*** Opening of INPUT DATA ***

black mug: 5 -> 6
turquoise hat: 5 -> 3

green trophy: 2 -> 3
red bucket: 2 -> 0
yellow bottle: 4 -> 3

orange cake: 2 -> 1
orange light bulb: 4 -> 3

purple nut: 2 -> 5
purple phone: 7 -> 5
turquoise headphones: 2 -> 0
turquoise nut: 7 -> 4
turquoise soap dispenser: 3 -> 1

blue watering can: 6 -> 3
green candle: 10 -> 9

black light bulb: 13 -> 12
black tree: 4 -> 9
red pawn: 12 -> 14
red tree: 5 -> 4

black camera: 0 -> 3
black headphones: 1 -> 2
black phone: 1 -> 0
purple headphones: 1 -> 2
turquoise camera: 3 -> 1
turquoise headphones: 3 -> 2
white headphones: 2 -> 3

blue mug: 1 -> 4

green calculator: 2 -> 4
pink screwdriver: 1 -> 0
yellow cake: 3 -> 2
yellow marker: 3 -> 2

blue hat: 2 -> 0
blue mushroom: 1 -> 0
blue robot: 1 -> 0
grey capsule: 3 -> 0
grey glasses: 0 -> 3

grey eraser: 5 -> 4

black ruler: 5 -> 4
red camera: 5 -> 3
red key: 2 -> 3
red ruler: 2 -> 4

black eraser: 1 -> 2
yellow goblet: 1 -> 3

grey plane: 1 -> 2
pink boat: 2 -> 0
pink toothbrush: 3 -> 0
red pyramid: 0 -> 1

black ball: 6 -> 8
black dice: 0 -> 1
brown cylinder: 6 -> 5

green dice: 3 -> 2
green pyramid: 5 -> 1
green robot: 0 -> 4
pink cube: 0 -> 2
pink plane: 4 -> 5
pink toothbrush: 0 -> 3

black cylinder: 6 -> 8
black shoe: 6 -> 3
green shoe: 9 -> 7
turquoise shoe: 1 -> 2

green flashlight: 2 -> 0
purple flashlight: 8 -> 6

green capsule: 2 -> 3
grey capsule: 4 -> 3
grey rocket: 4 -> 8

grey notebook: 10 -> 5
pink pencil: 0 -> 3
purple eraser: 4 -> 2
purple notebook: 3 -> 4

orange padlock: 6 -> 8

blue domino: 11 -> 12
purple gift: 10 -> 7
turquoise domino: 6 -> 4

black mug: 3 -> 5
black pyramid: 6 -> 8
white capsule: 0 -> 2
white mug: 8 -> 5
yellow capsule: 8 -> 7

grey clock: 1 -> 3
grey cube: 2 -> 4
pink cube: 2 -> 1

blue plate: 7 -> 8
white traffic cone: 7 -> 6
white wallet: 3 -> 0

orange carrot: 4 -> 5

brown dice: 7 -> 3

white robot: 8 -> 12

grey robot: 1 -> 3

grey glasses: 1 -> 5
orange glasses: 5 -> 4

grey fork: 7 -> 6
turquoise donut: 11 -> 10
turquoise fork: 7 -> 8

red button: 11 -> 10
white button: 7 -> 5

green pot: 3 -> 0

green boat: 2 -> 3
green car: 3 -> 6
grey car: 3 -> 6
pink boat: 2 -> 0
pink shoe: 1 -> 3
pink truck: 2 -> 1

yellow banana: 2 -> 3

*** Close of INPUT DATA ***

WHAT IS EXPECTED: All lines from the one containing "white mug: 8 -> 5" to the end of the records are to be duplicated exactly, and no other lines are to be given.

ANSWER FOR THIS EXERCISE:
white mug: 8 -> 5
yellow capsule: 8 -> 7

grey clock: 1 -> 3
grey cube: 2 -> 4
pink cube: 2 -> 1

blue plate: 7 -> 8
white traffic cone: 7 -> 6
white wallet: 3 -> 0

orange carrot: 4 -> 5

brown dice: 7 -> 3

white robot: 8 -> 12

grey robot: 1 -> 3

grey glasses: 1 -> 5
orange glasses: 5 -> 4

grey fork: 7 -> 6
turquoise donut: 11 -> 10
turquoise fork: 7 -> 8

red button: 11 -> 10
white button: 7 -> 5

green pot: 3 -> 0

green boat: 2 -> 3
green car: 3 -> 6
grey car: 3 -> 6
pink boat: 2 -> 0
pink shoe: 1 -> 3
pink truck: 2 -> 1

yellow banana: 2 -> 3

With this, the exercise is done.